Problem:
Among the records, find the lines that hold the string "shoe" and return them.

Data for processing:
○ ○ ○
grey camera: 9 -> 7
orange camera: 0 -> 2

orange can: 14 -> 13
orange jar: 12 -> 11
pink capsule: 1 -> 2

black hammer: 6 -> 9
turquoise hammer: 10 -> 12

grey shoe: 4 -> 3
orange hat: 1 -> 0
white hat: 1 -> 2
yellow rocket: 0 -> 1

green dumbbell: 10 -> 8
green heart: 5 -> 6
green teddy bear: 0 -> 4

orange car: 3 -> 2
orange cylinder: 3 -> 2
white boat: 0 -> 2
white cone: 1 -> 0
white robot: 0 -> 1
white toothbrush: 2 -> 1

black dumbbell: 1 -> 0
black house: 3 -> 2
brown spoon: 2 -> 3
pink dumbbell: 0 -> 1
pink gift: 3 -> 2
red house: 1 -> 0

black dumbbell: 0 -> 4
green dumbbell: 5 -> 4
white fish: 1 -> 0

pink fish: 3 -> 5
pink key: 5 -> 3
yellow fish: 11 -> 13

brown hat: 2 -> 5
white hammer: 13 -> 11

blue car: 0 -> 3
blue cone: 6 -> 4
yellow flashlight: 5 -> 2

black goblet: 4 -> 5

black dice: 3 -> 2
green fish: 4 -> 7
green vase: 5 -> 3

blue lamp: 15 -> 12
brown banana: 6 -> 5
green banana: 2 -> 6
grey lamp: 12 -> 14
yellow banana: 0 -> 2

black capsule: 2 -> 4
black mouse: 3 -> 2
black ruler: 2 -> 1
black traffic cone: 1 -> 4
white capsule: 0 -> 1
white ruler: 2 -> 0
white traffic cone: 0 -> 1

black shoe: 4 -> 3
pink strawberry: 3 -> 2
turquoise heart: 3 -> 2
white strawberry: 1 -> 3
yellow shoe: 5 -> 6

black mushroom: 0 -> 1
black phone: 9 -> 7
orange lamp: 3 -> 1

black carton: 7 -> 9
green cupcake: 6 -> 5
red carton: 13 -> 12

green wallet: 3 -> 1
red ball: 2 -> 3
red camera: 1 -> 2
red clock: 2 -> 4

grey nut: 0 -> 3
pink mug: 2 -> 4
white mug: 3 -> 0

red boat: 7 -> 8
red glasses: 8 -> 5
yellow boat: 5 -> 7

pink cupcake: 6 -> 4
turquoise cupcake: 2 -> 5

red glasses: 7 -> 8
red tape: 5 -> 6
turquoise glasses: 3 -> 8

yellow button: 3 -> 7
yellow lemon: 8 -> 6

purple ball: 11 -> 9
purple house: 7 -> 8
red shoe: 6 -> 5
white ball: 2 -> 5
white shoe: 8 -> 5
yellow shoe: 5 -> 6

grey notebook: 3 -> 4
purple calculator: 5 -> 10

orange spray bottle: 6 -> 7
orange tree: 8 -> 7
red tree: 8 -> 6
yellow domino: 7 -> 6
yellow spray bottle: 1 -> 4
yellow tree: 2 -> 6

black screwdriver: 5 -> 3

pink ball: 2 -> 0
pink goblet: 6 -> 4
○ ○ ○
Response to the task:
grey shoe: 4 -> 3
black shoe: 4 -> 3
yellow shoe: 5 -> 6
red shoe: 6 -> 5
white shoe: 8 -> 5
yellow shoe: 5 -> 6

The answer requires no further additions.